Recorded data
○ ○ ○ ○ ○ ○ ○

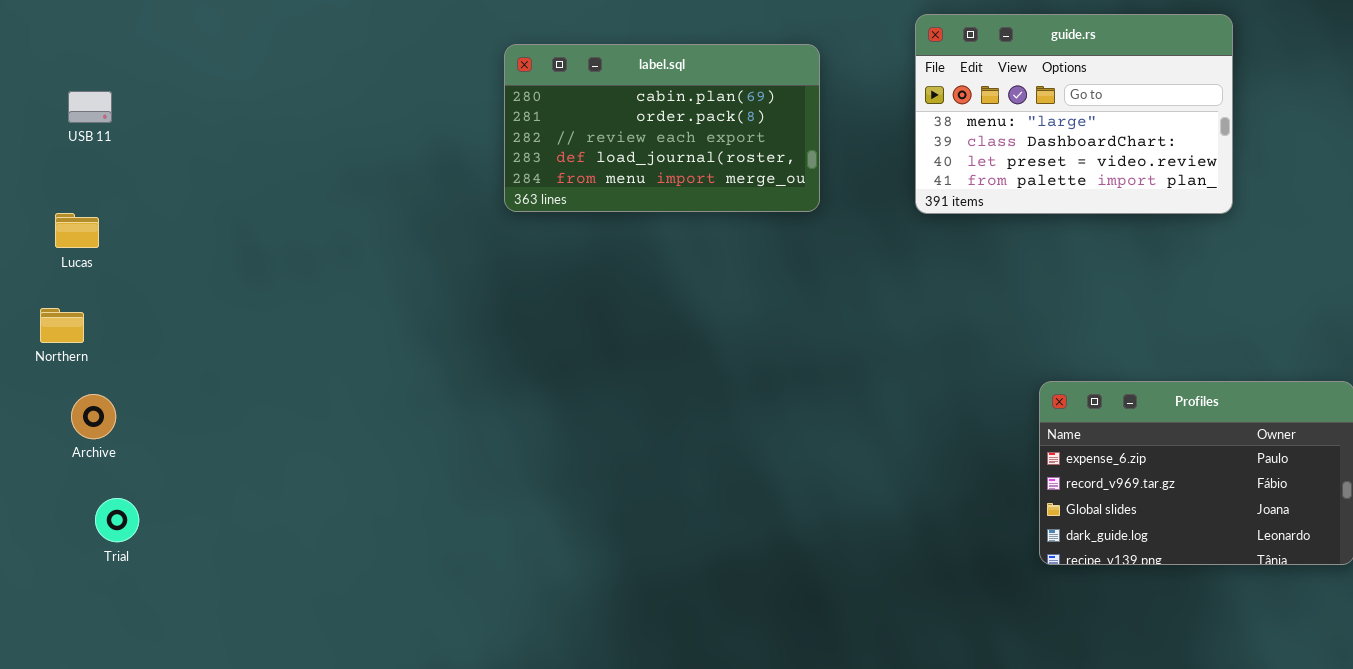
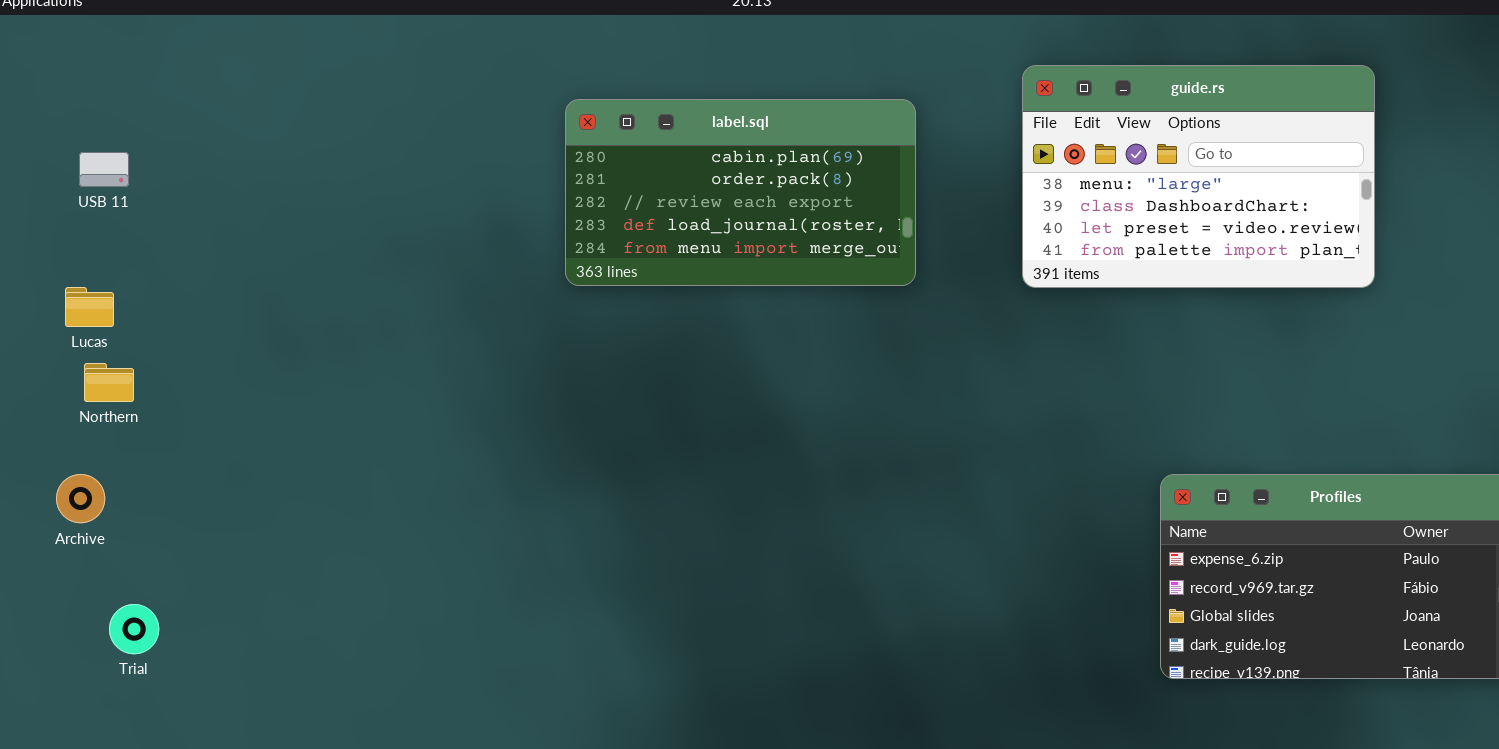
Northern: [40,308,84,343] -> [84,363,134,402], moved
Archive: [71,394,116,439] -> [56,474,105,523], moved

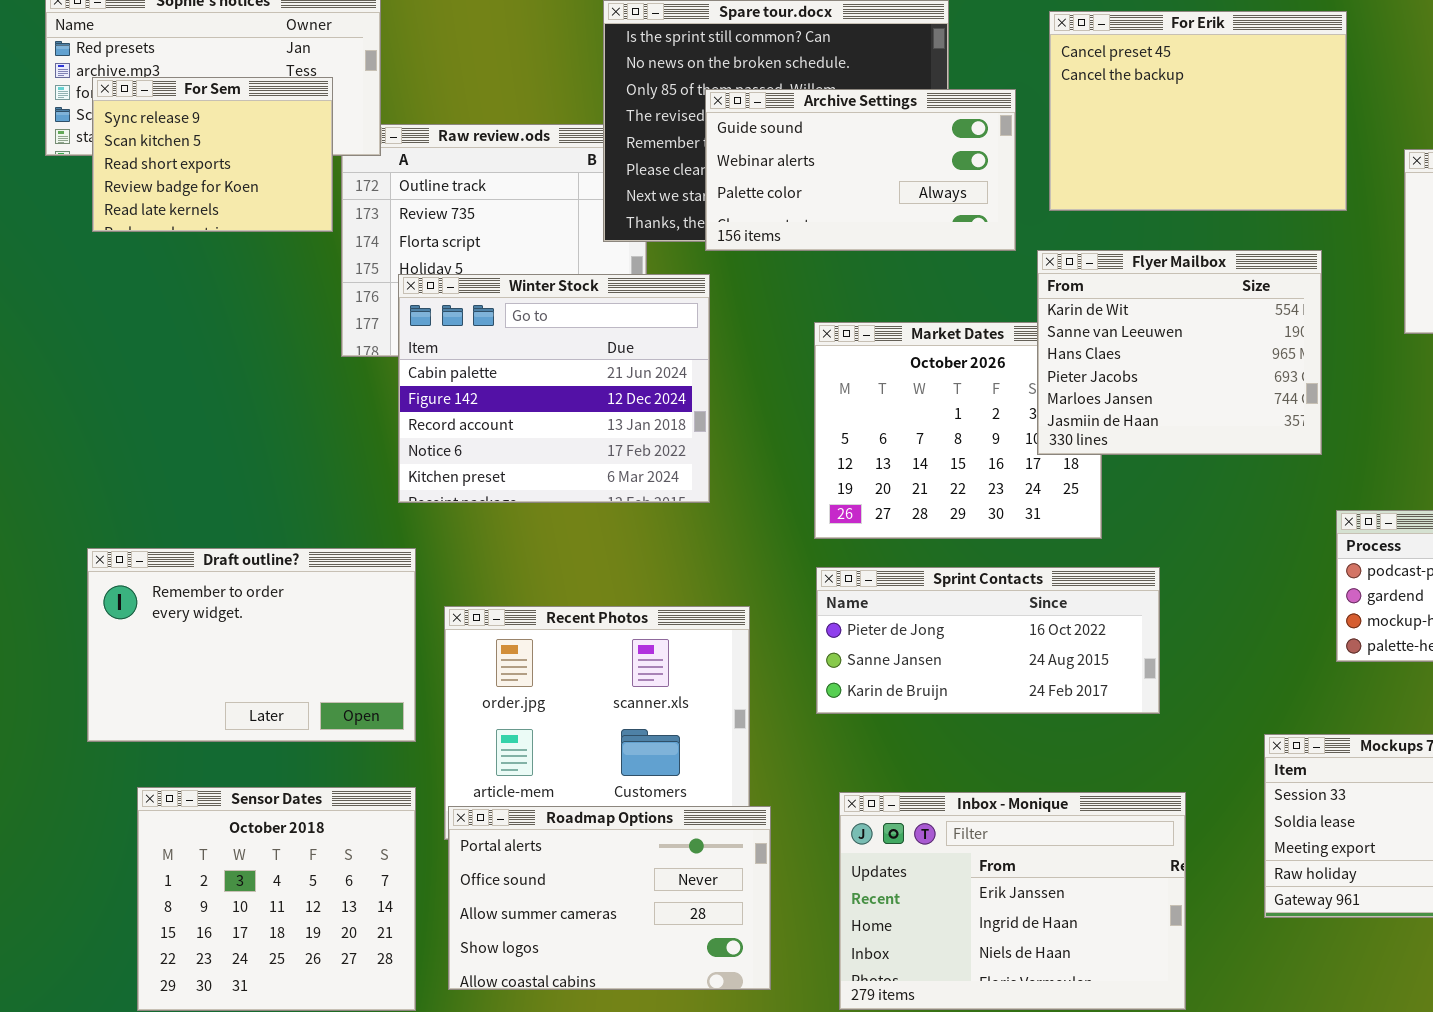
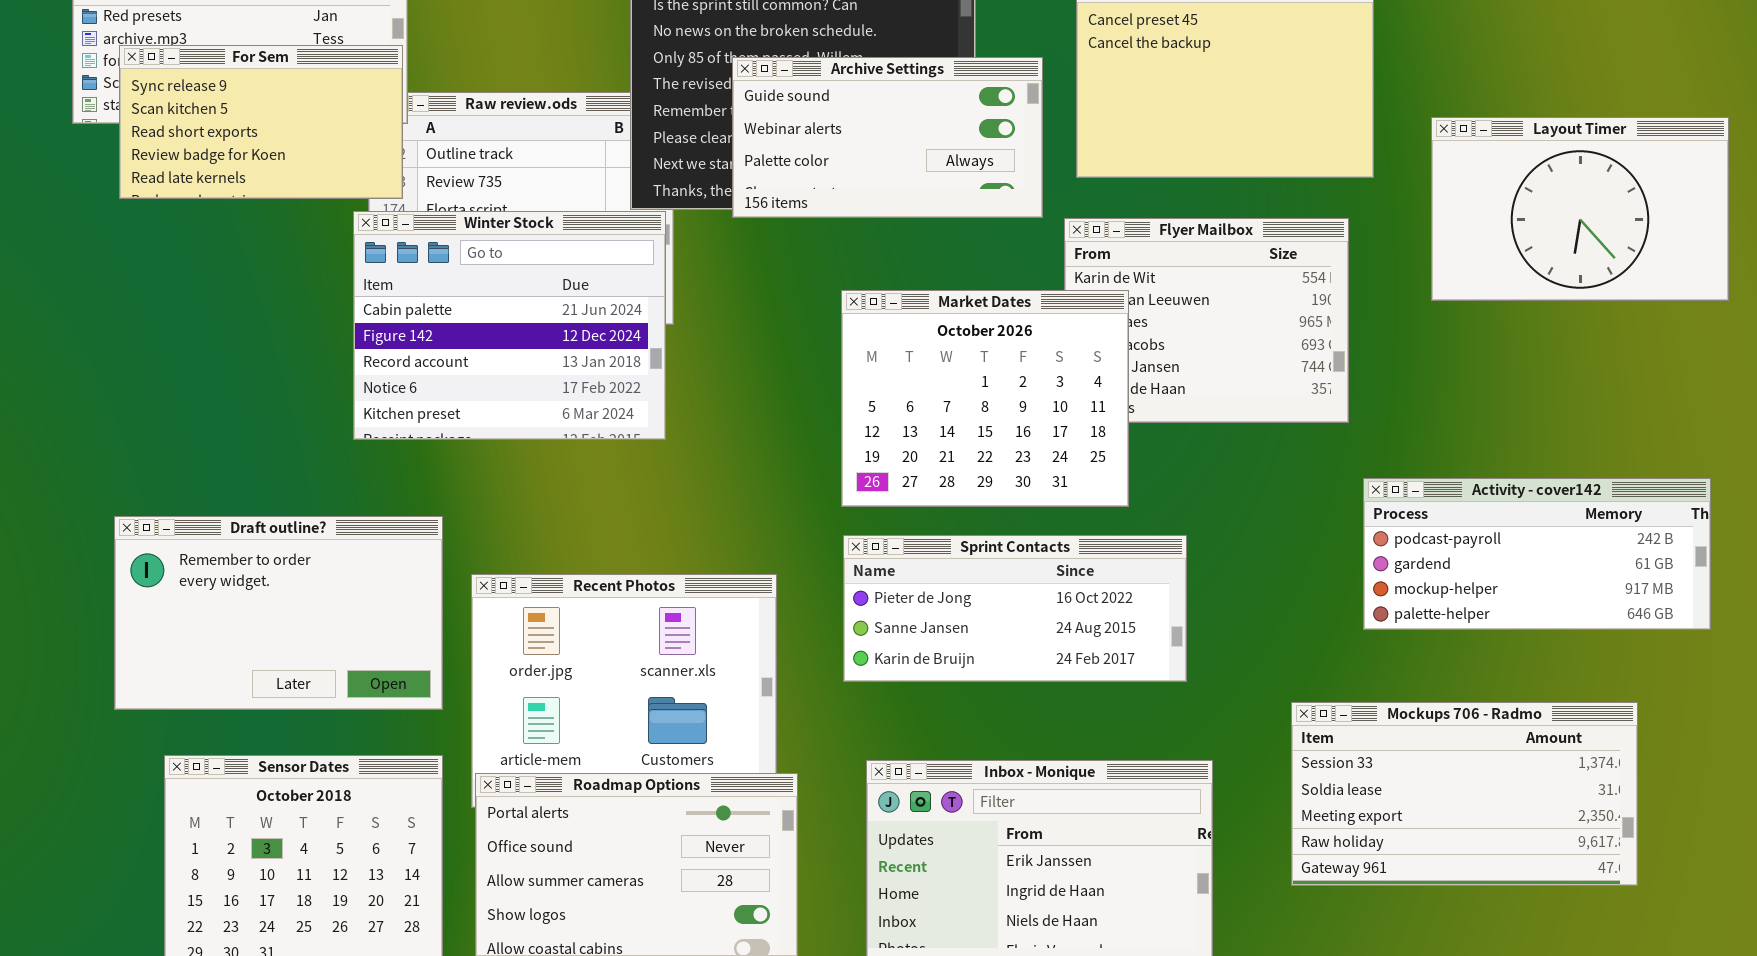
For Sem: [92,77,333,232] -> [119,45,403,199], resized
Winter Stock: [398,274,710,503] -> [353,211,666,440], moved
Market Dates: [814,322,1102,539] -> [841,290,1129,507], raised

○ ○ ○ ○ ○ ○ ○

Omit every picture while printing the data word for word.

Northern: [40,308,84,343] -> [84,363,134,402], moved
Archive: [71,394,116,439] -> [56,474,105,523], moved

For Sem: [92,77,333,232] -> [119,45,403,199], resized
Winter Stock: [398,274,710,503] -> [353,211,666,440], moved
Market Dates: [814,322,1102,539] -> [841,290,1129,507], raised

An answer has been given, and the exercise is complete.